*TASK DETAILS:*
Only the lines from the one with "Objects present in" through the last line of the records below belong in your answer, reproduced exactly and with the pictures left out.

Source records
=== Begin Enclosure ===

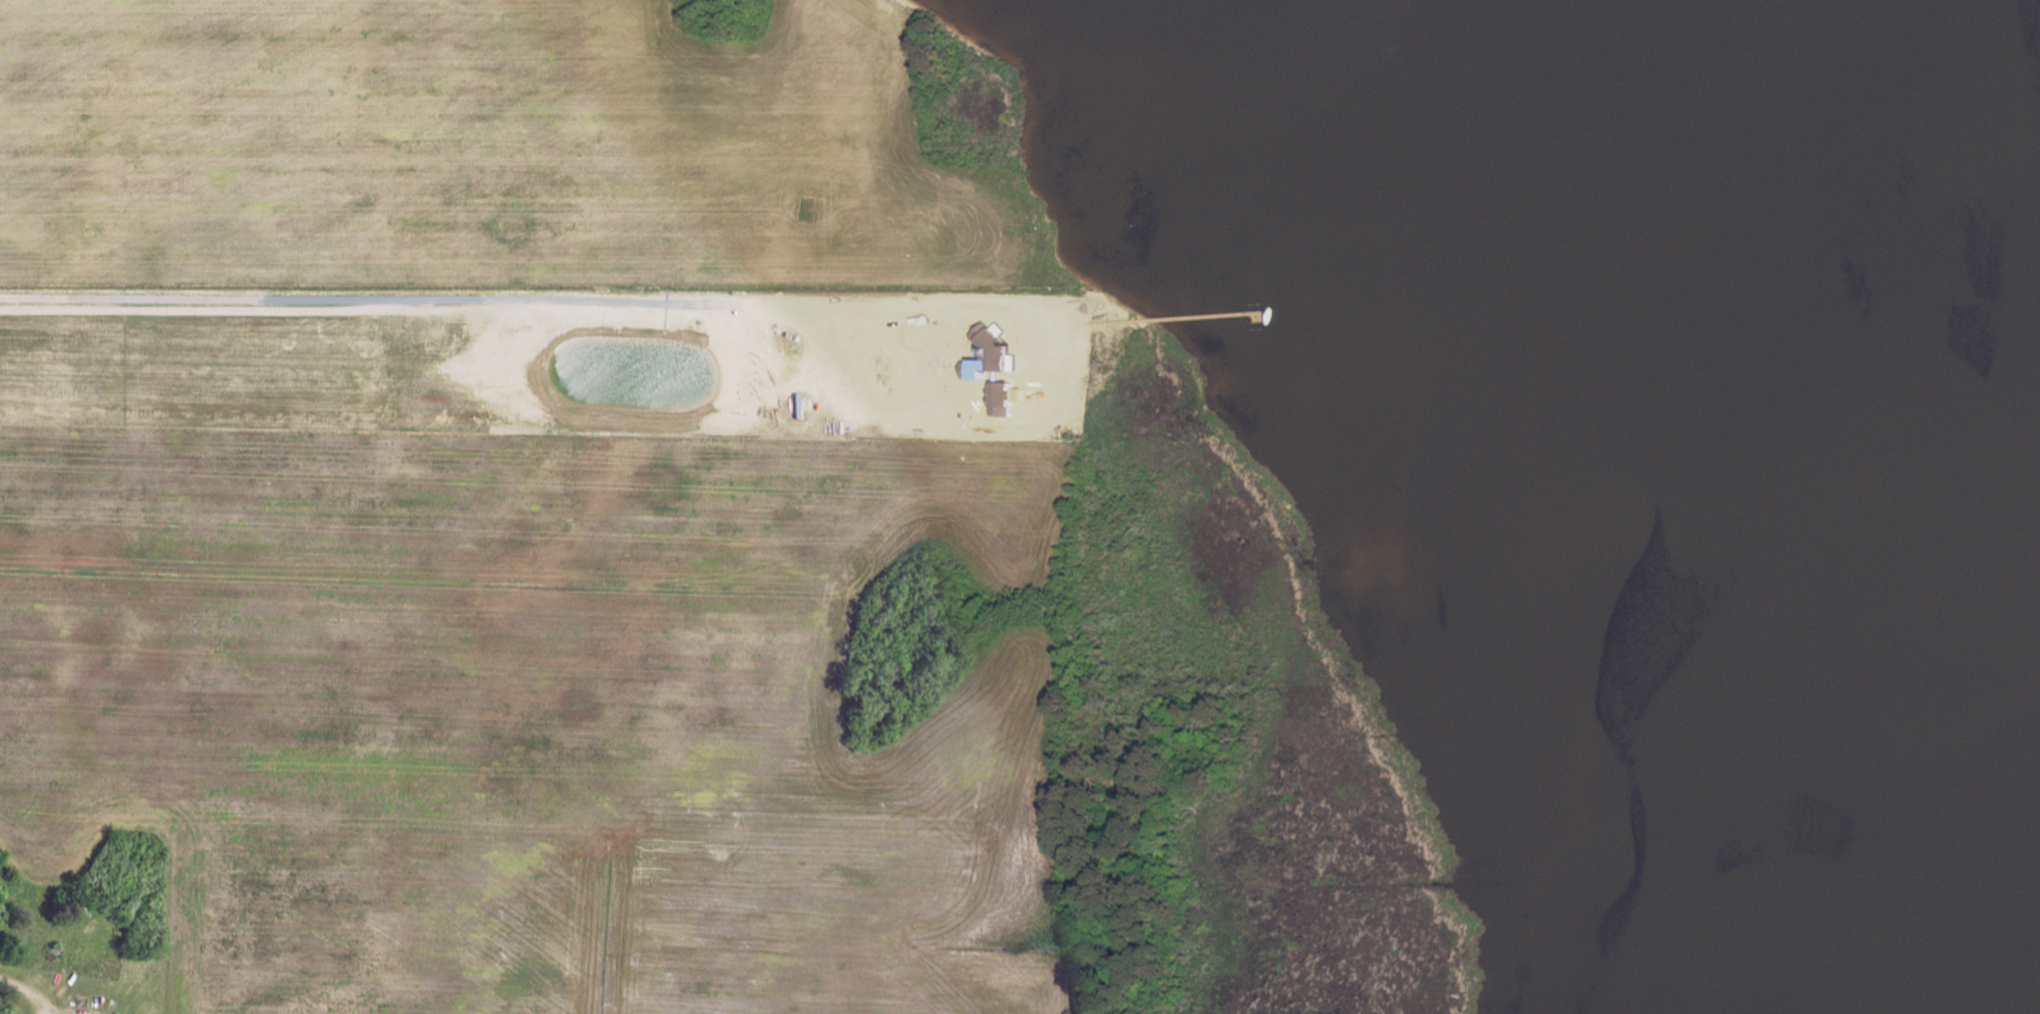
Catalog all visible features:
crop: (473, 146)
road: (503, 302)
building: (1004, 366)
crop: (531, 720)
road: (24, 991)
road: (49, 1010)
park: (264, 1013)

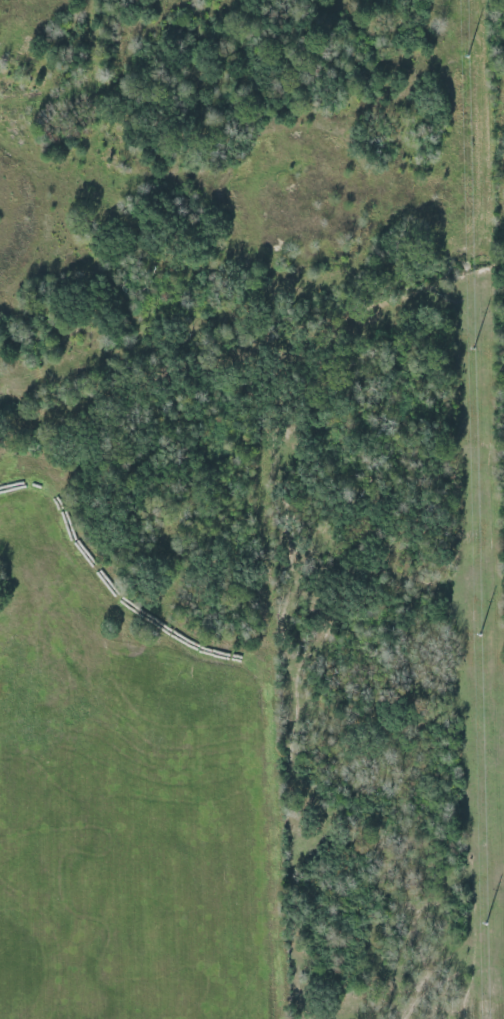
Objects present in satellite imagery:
power tower: (465, 50)
power tower: (472, 344)
power tower: (478, 631)
power tower: (484, 919)

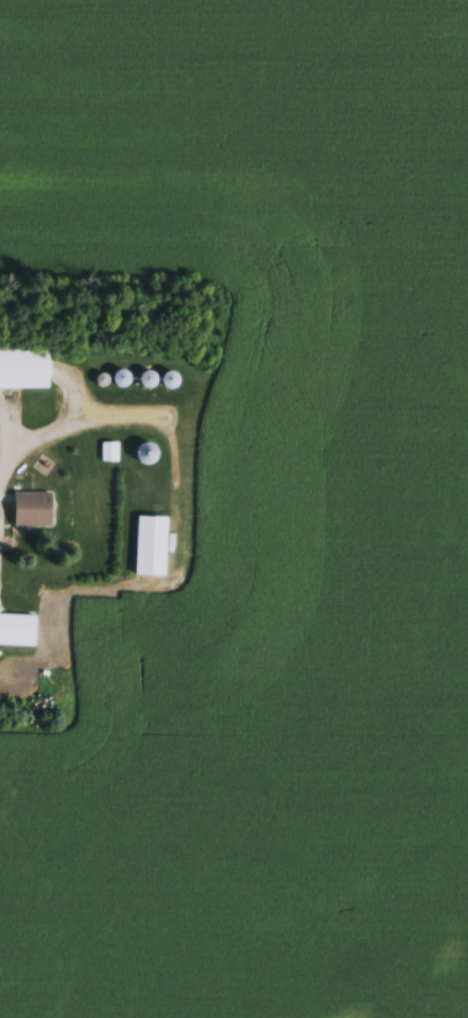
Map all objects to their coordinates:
building: (25, 372)
road: (69, 426)
building: (35, 513)
building: (152, 549)
building: (18, 633)

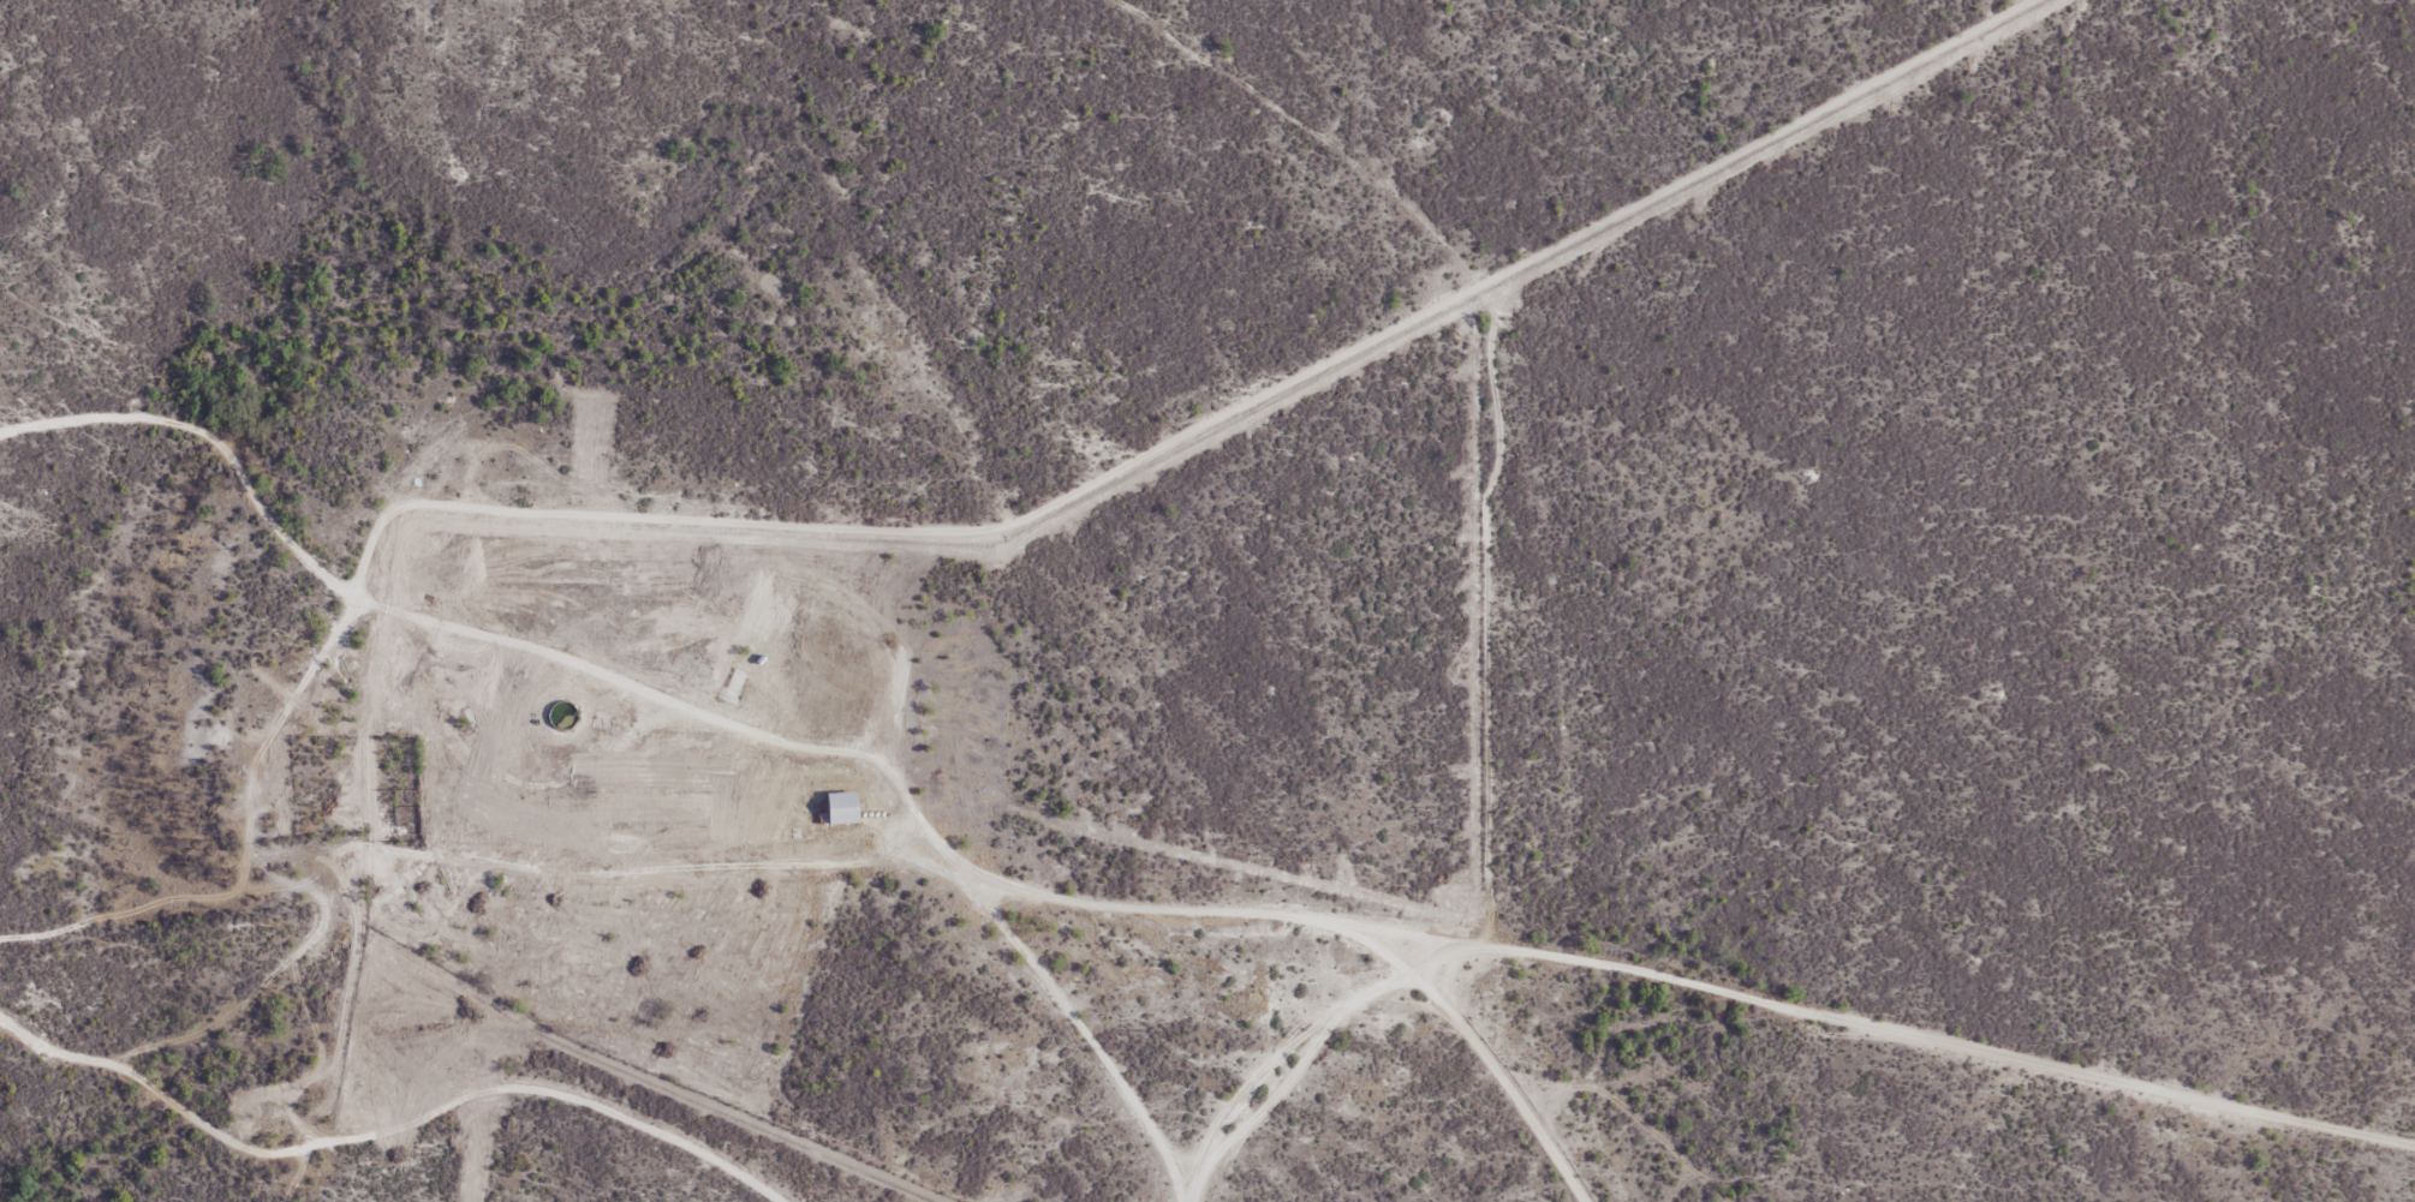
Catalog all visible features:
building: (683, 660)
building: (738, 684)
building: (604, 720)
building: (840, 809)
road: (630, 873)
road: (1134, 916)
road: (1484, 1051)
road: (1321, 1054)

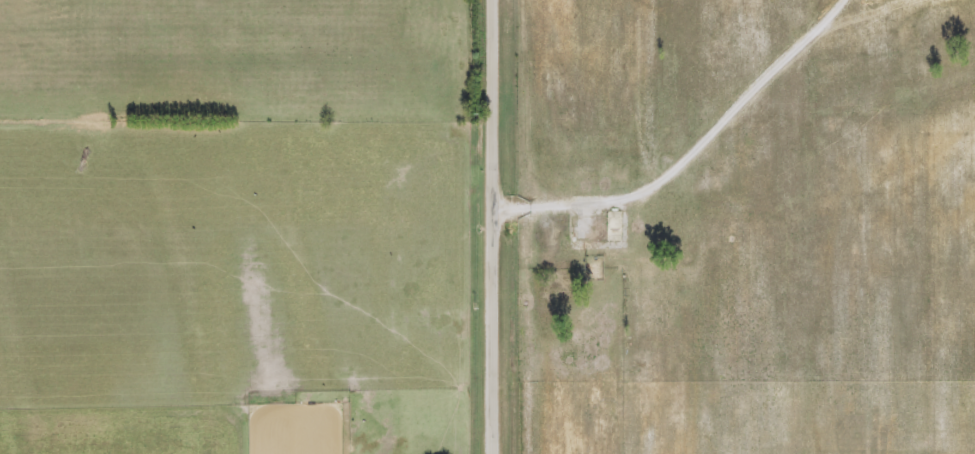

=== End Enclosure ===

*ANSWER SPACE:*
Objects present in satellite imagery:
power tower: (465, 50)
power tower: (472, 344)
power tower: (478, 631)
power tower: (484, 919)

Map all objects to their coordinates:
building: (25, 372)
road: (69, 426)
building: (35, 513)
building: (152, 549)
building: (18, 633)

Catalog all visible features:
building: (683, 660)
building: (738, 684)
building: (604, 720)
building: (840, 809)
road: (630, 873)
road: (1134, 916)
road: (1484, 1051)
road: (1321, 1054)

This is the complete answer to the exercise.